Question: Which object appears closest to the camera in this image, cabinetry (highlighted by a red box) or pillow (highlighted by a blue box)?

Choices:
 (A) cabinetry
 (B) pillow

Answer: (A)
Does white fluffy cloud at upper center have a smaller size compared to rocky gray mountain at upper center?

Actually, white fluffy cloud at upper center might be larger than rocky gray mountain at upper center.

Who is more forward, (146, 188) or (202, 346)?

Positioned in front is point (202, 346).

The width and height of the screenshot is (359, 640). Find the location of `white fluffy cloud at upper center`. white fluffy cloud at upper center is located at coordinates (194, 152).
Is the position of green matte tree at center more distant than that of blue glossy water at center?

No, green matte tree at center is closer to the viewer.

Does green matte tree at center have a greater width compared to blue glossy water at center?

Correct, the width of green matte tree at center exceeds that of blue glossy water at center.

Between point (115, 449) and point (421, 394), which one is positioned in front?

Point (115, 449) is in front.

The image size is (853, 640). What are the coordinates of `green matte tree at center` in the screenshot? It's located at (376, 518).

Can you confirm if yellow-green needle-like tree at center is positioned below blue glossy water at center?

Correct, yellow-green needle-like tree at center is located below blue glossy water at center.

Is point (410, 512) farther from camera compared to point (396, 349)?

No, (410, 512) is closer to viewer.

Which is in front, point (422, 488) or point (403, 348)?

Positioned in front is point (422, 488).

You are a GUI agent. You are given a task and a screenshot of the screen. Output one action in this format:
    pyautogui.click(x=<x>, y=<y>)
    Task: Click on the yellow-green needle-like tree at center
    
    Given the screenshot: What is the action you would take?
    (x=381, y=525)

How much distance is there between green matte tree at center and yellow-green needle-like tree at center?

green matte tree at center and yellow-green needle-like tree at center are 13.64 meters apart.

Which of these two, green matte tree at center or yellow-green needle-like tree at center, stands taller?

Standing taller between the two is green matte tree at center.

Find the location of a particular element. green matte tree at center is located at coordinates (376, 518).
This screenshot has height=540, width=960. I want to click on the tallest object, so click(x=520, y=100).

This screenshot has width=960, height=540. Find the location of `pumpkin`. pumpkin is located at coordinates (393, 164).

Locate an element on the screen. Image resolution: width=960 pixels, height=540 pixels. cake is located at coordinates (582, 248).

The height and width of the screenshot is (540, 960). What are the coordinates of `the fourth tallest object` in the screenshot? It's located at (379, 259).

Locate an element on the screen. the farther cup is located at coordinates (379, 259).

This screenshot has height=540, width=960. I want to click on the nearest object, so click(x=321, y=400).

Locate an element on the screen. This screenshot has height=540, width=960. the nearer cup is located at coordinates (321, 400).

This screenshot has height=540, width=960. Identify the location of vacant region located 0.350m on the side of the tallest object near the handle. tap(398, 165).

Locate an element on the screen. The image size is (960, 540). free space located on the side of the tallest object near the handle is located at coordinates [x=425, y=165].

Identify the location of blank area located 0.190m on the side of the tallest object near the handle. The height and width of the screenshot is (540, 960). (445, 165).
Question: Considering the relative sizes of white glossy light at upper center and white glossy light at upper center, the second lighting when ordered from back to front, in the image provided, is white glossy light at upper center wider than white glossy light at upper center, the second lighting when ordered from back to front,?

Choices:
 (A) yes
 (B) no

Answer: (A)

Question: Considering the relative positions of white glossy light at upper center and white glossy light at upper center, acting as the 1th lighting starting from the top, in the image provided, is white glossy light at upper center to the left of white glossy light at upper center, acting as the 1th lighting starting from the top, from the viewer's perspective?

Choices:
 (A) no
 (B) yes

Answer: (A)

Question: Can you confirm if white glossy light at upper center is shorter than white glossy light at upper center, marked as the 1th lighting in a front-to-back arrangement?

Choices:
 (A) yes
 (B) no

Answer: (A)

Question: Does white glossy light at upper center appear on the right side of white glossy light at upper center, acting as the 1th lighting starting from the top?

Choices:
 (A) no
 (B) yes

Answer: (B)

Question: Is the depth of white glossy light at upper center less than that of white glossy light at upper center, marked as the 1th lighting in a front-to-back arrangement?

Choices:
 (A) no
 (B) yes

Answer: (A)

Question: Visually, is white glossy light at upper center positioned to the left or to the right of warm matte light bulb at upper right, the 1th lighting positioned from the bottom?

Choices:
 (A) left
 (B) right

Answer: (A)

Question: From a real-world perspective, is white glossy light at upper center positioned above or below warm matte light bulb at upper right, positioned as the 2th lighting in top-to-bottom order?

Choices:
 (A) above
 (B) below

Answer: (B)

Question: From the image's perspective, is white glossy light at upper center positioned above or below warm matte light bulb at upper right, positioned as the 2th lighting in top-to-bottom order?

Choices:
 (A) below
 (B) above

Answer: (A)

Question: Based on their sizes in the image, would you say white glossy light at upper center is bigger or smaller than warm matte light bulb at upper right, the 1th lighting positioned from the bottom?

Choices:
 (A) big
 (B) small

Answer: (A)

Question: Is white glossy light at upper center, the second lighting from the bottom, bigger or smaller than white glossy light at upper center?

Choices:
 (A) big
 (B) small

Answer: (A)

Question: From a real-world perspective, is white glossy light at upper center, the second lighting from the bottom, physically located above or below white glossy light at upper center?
:::::
### [Given request]
Copy out the records verbatim, from the line containing "Does green matte" through the line containing "Is point (410, 512)", including both of those lines.

### [Problem solution]
Does green matte tree at center have a greater width compared to blue glossy water at center?

Correct, the width of green matte tree at center exceeds that of blue glossy water at center.

Between point (115, 449) and point (421, 394), which one is positioned in front?

Point (115, 449) is in front.

The image size is (853, 640). What are the coordinates of `green matte tree at center` in the screenshot? It's located at (376, 518).

Can you confirm if yellow-green needle-like tree at center is positioned below blue glossy water at center?

Correct, yellow-green needle-like tree at center is located below blue glossy water at center.

Is point (410, 512) farther from camera compared to point (396, 349)?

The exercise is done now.